*** Opening Data for processing ***
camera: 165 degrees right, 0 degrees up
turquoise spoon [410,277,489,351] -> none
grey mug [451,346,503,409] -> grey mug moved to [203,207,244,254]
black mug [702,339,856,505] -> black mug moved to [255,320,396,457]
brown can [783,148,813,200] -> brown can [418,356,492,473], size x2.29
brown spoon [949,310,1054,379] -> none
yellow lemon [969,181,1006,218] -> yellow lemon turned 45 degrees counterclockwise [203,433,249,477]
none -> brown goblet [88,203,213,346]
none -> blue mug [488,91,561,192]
*** Closing Data for processing ***
- Work to be completed: Please output the entries above, every line exactly as it reads.

- Exercise output:
camera: 165 degrees right, 0 degrees up
turquoise spoon [410,277,489,351] -> none
grey mug [451,346,503,409] -> grey mug moved to [203,207,244,254]
black mug [702,339,856,505] -> black mug moved to [255,320,396,457]
brown can [783,148,813,200] -> brown can [418,356,492,473], size x2.29
brown spoon [949,310,1054,379] -> none
yellow lemon [969,181,1006,218] -> yellow lemon turned 45 degrees counterclockwise [203,433,249,477]
none -> brown goblet [88,203,213,346]
none -> blue mug [488,91,561,192]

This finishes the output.